Instruction:
Lines outside the range are not wanted. Give again exactly the lines between the line holding "(148, 254) = (383, 75): none -> blue cap" and the line holding "(769, 210) = (250, 475): orange", inclusive, from the listing below.
=== Supplied data ===
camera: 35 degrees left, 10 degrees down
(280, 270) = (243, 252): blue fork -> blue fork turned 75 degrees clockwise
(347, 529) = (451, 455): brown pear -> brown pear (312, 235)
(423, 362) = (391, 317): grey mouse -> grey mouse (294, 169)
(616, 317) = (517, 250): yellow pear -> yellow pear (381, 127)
===
=== Supplied data ===
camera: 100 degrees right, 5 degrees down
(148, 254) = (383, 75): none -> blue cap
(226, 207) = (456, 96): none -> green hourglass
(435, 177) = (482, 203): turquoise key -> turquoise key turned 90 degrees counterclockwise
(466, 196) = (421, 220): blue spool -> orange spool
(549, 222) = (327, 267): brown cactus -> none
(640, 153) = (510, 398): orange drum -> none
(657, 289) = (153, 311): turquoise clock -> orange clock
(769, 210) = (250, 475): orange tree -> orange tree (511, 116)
===
=== Supplied data ===
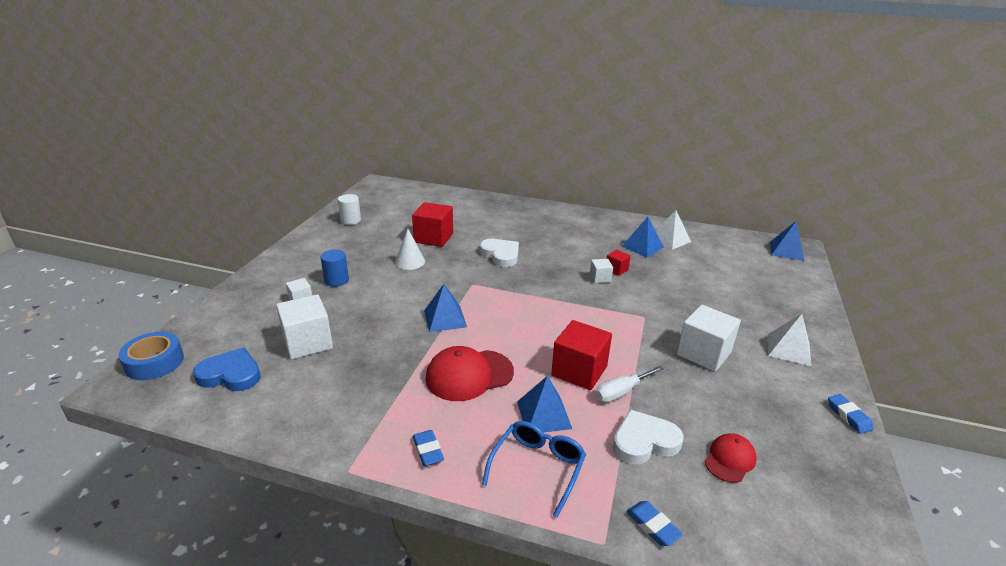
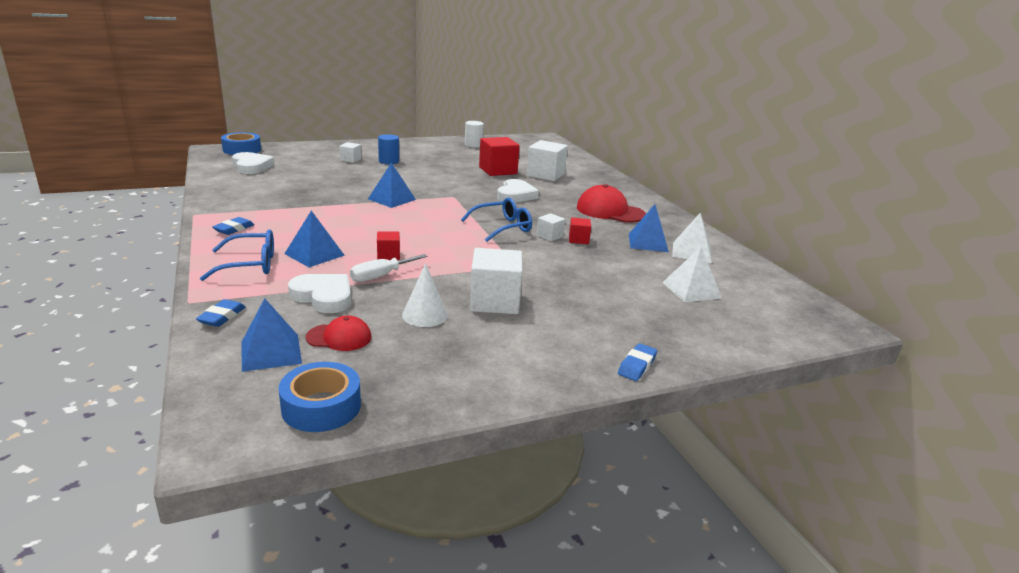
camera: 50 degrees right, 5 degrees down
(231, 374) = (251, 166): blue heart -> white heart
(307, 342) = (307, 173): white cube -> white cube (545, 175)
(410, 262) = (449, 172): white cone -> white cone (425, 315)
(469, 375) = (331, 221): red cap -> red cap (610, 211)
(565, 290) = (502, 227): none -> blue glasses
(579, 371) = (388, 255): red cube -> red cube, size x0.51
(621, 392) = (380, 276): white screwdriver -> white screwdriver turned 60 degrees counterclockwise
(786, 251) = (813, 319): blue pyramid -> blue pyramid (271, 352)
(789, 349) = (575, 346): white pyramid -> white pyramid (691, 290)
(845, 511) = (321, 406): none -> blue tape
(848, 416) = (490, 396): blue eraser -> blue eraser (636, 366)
===
Final answer:
(148, 254) = (383, 75): none -> blue cap
(226, 207) = (456, 96): none -> green hourglass
(435, 177) = (482, 203): turquoise key -> turquoise key turned 90 degrees counterclockwise
(466, 196) = (421, 220): blue spool -> orange spool
(549, 222) = (327, 267): brown cactus -> none
(640, 153) = (510, 398): orange drum -> none
(657, 289) = (153, 311): turquoise clock -> orange clock
(769, 210) = (250, 475): orange tree -> orange tree (511, 116)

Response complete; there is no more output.